>>>>
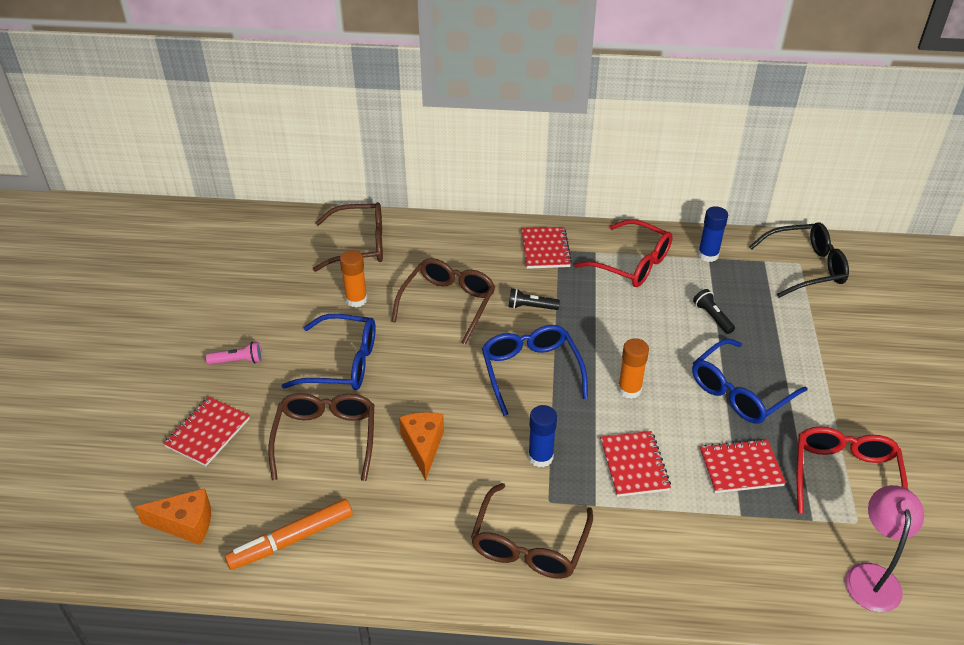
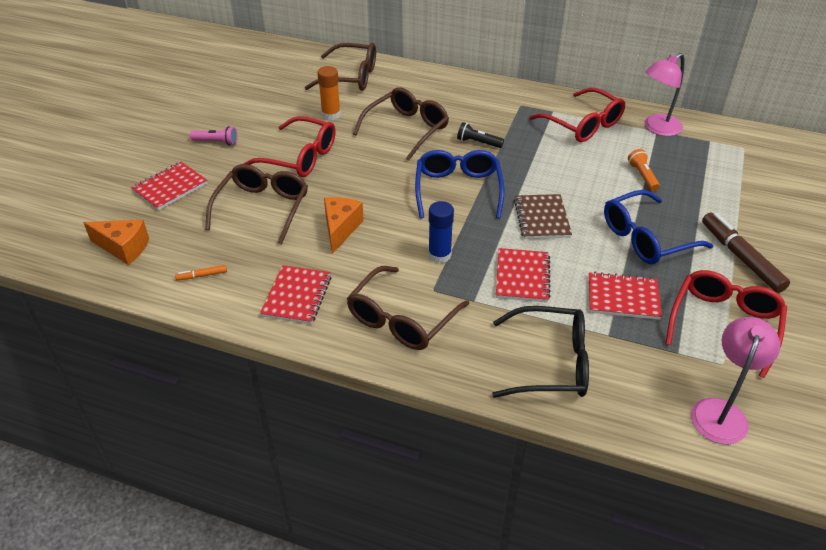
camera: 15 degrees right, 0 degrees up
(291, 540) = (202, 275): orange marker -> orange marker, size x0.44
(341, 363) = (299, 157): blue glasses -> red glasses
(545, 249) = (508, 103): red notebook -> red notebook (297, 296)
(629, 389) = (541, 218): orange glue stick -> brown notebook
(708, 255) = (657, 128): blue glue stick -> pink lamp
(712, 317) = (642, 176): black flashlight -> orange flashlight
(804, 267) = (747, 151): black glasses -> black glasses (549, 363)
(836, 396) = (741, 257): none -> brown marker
<<<<
>>>>
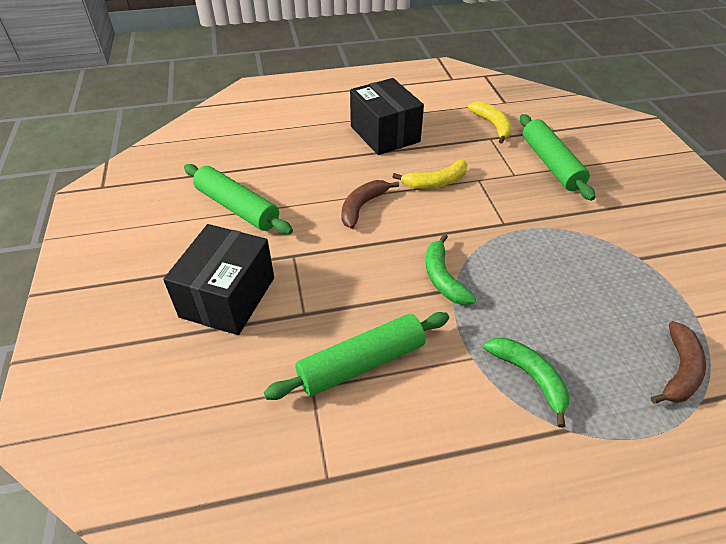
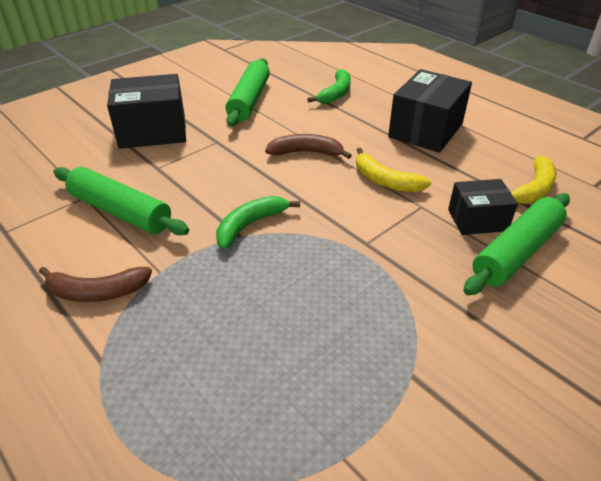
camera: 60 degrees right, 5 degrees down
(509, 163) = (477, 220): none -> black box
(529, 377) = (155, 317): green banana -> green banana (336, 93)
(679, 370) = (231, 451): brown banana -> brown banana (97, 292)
<<<<
- Activity:
Above this instruction are the records; retype exactly the lines from the one containing "(804, 267) = (747, 151): black" up to and including the one containing "(836, 396) = (741, 257): none -> brown marker".

- Solution:
(804, 267) = (747, 151): black glasses -> black glasses (549, 363)
(836, 396) = (741, 257): none -> brown marker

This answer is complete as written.